Every entry is to be reproduced word for word, but the images are not.

Material for this exercise: Begin

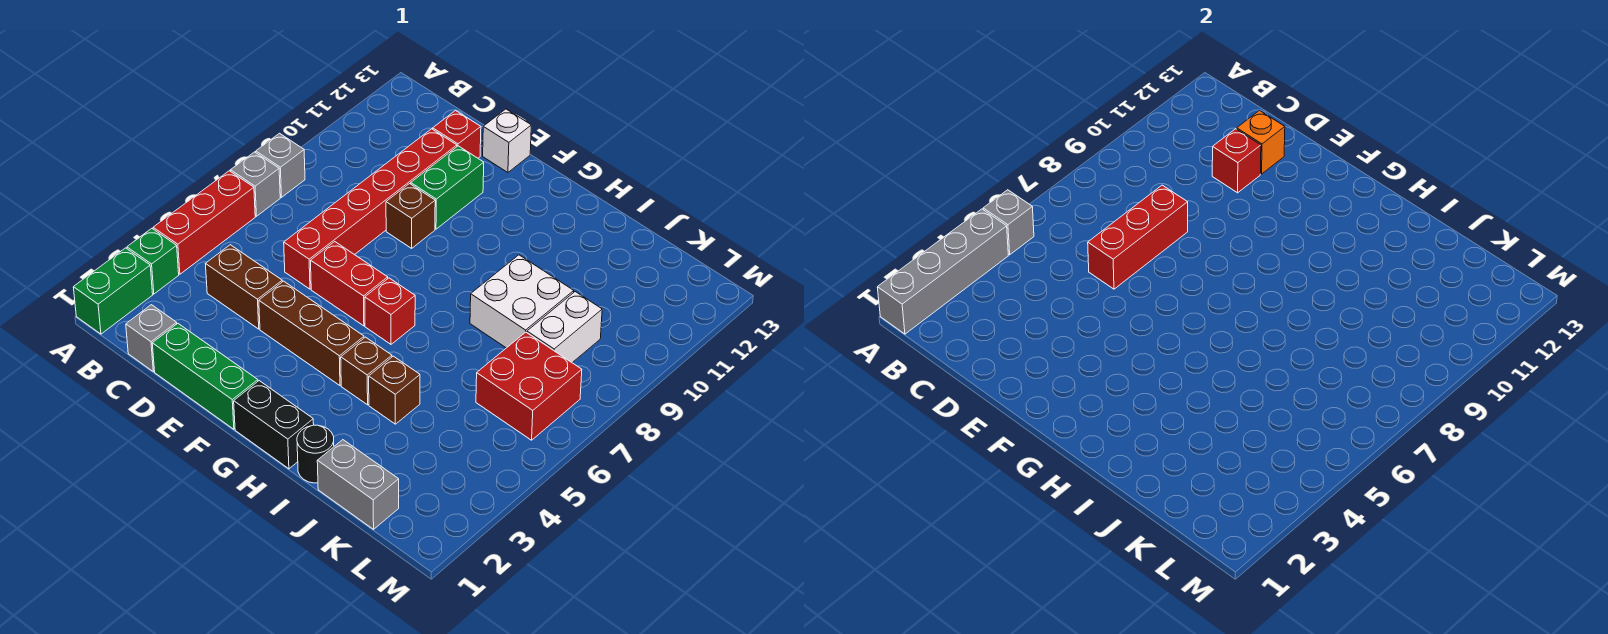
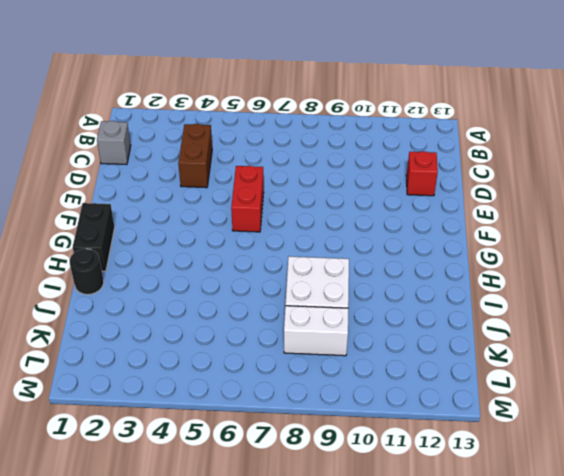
none -> green brick A1:A2 level 1
none -> green brick A3 level 1
none -> red brick A4:A6 level 1

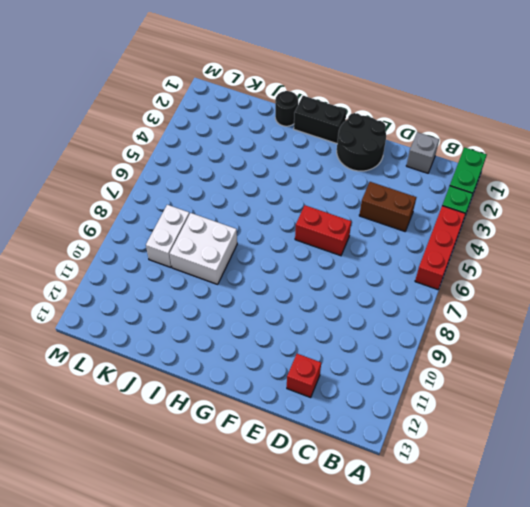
black round brick E1:F2 level 1 -> green brick D1:F1 level 1
none -> grey brick A7 level 1
none -> grey brick A8 level 1
none -> red brick D6:D11 level 1

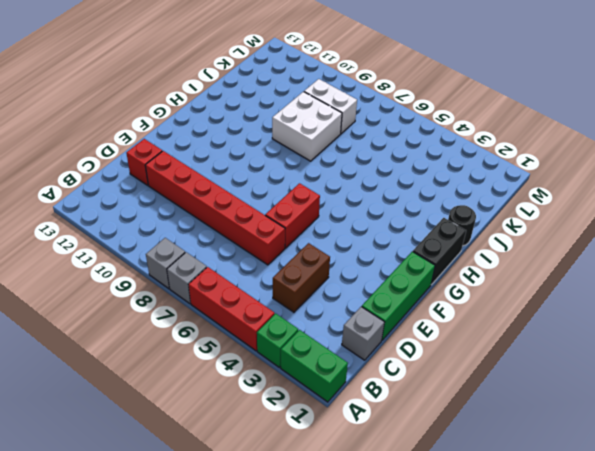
none -> brown brick E4:G4 level 1
none -> brown brick E9 level 1
none -> green brick E10:E11 level 1

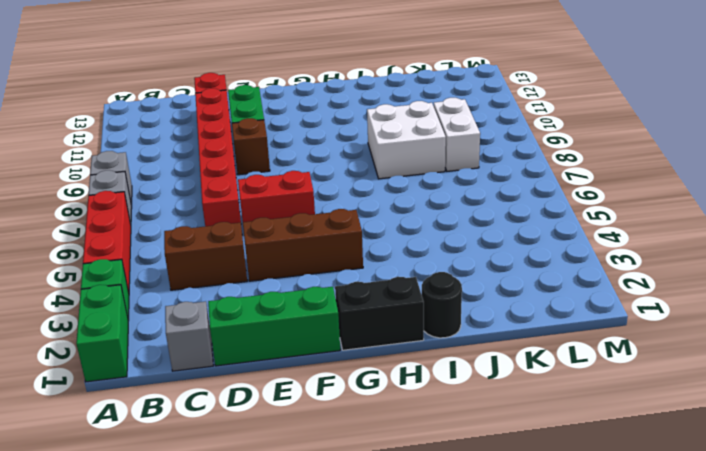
none -> white brick E13 level 1
none -> red brick G6 level 1
none -> brown brick H4 level 1

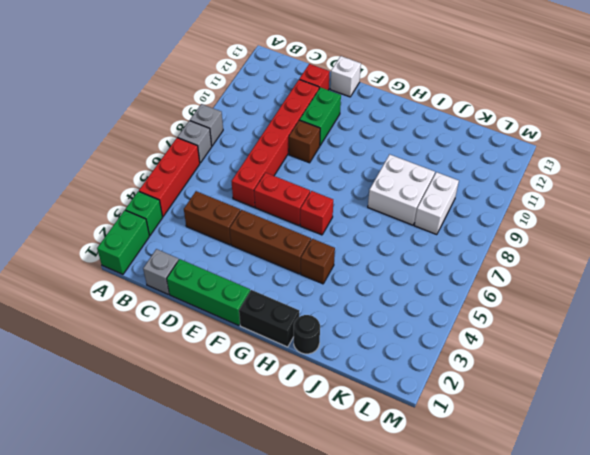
none -> brown brick I4 level 1
none -> grey brick J1:K1 level 1
none -> red brick K6:L7 level 1

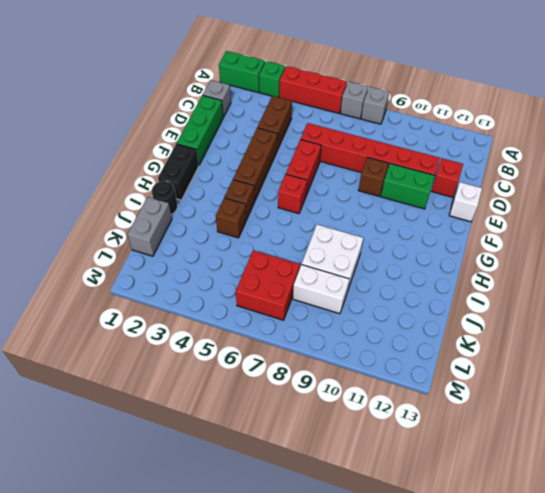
none -> grey brick A1:A4 level 2
none -> grey brick A5 level 2
none -> red brick D6:D8 level 2

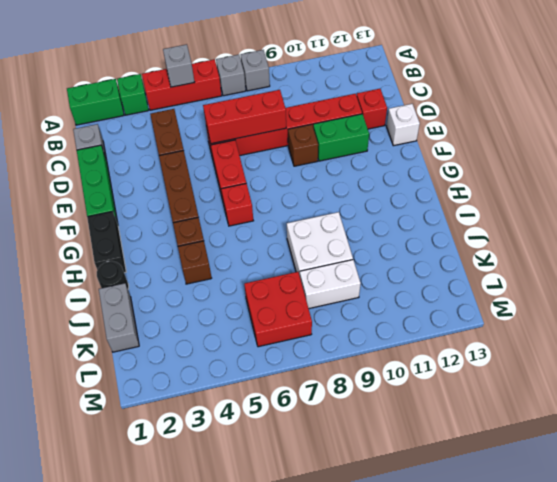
none -> grey brick A1:A4 level 2
none -> red brick D11 level 2
none -> orange brick D12 level 2

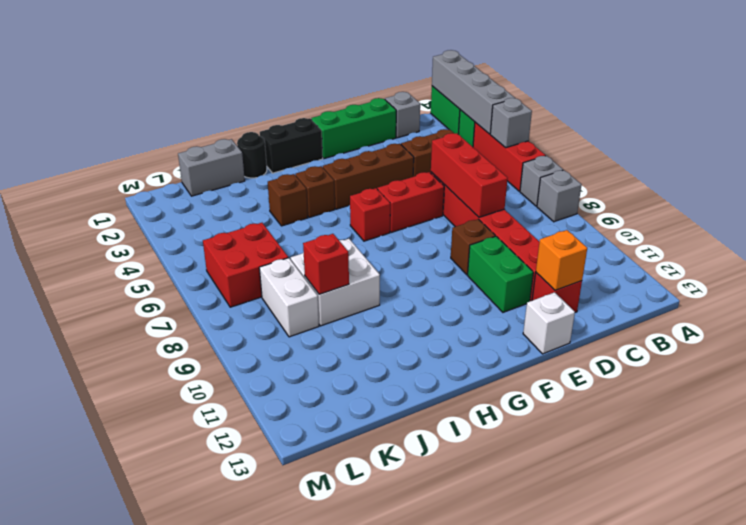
red brick J9 level 2 -> red brick D11 level 2

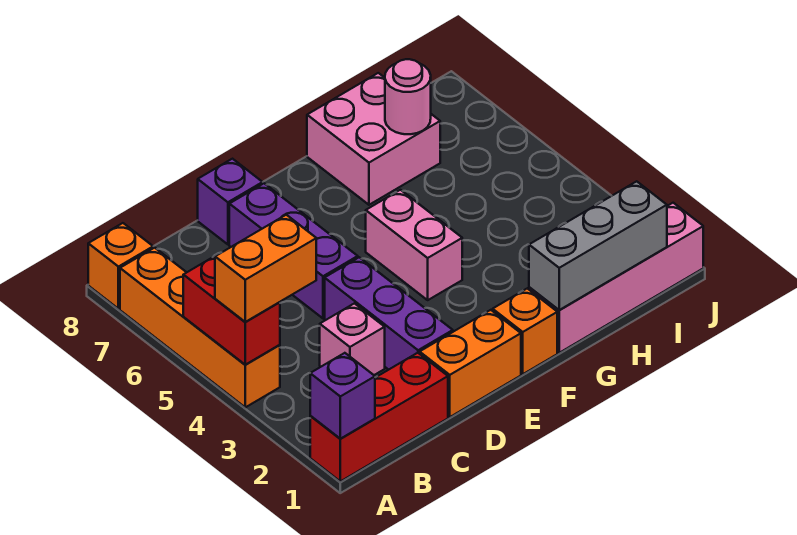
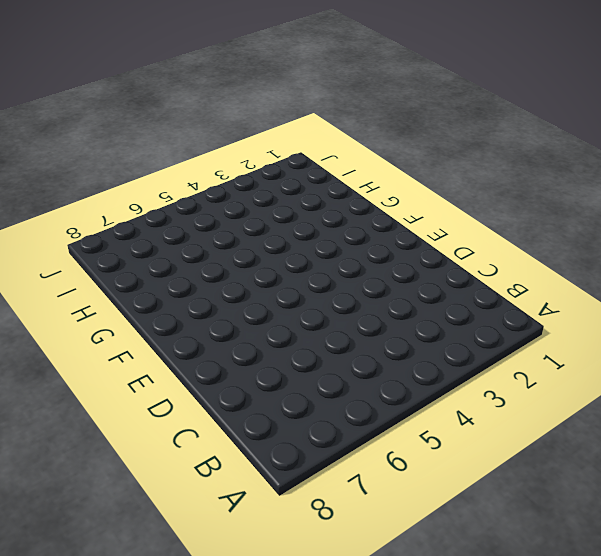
none -> red brick A1:C1 level 1
none -> orange brick A4:A7 level 1
none -> orange brick A8 level 1

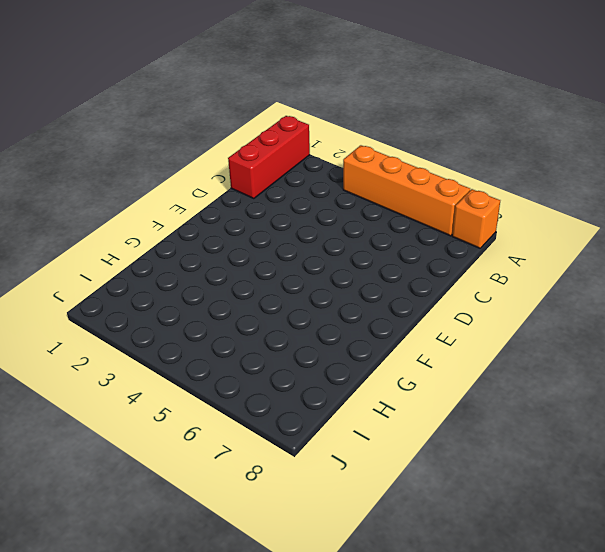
none -> pink brick C3 level 1
none -> orange brick D1:E1 level 1
none -> purple brick D2:D4 level 1

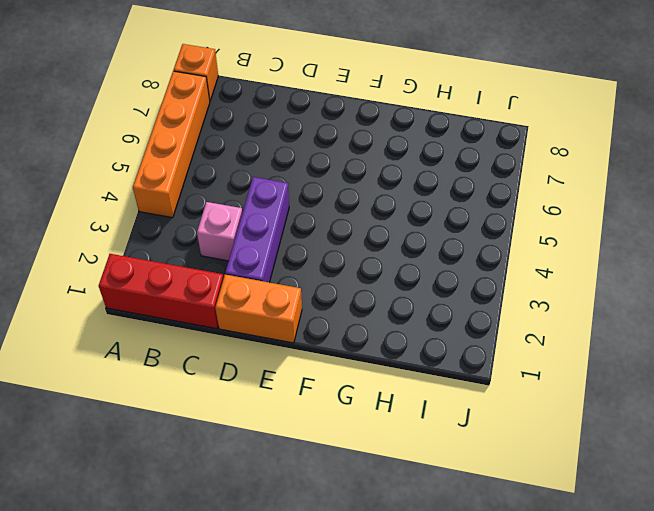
none -> purple brick D5:D7 level 1
none -> purple brick D8 level 1
none -> orange brick F1 level 1

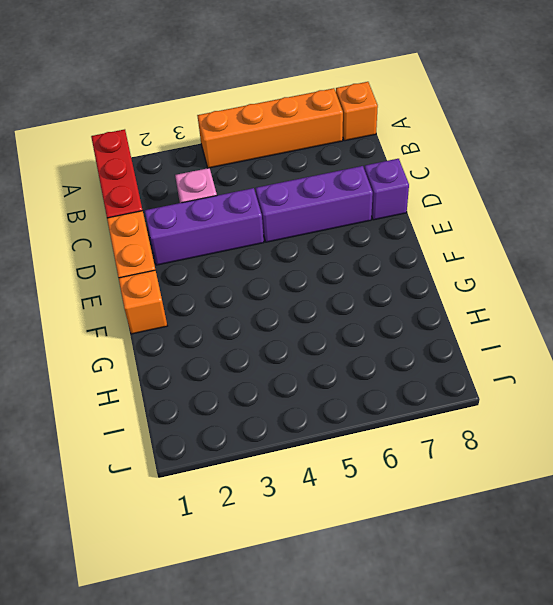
none -> pink brick F4:F5 level 1
none -> pink brick G1:J1 level 1
none -> pink brick G7:H8 level 1

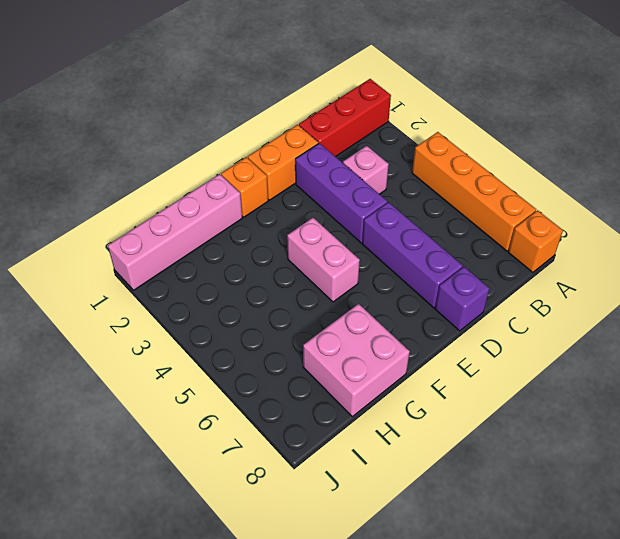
none -> purple brick A1 level 2
none -> red brick A4:A5 level 2
none -> grey brick G1:I1 level 2

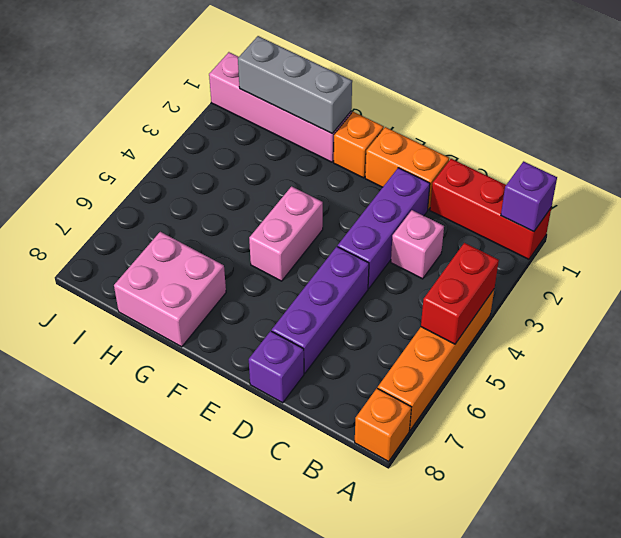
none -> pink round brick H7 level 2
none -> orange brick A4:B4 level 3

Material for this exercise: End

## Reply to the exercise
none -> green brick A1:A2 level 1
none -> green brick A3 level 1
none -> red brick A4:A6 level 1

black round brick E1:F2 level 1 -> green brick D1:F1 level 1
none -> grey brick A7 level 1
none -> grey brick A8 level 1
none -> red brick D6:D11 level 1

none -> brown brick E4:G4 level 1
none -> brown brick E9 level 1
none -> green brick E10:E11 level 1

none -> white brick E13 level 1
none -> red brick G6 level 1
none -> brown brick H4 level 1

none -> brown brick I4 level 1
none -> grey brick J1:K1 level 1
none -> red brick K6:L7 level 1

none -> grey brick A1:A4 level 2
none -> grey brick A5 level 2
none -> red brick D6:D8 level 2

none -> grey brick A1:A4 level 2
none -> red brick D11 level 2
none -> orange brick D12 level 2

red brick J9 level 2 -> red brick D11 level 2

none -> red brick A1:C1 level 1
none -> orange brick A4:A7 level 1
none -> orange brick A8 level 1

none -> pink brick C3 level 1
none -> orange brick D1:E1 level 1
none -> purple brick D2:D4 level 1

none -> purple brick D5:D7 level 1
none -> purple brick D8 level 1
none -> orange brick F1 level 1

none -> pink brick F4:F5 level 1
none -> pink brick G1:J1 level 1
none -> pink brick G7:H8 level 1

none -> purple brick A1 level 2
none -> red brick A4:A5 level 2
none -> grey brick G1:I1 level 2

none -> pink round brick H7 level 2
none -> orange brick A4:B4 level 3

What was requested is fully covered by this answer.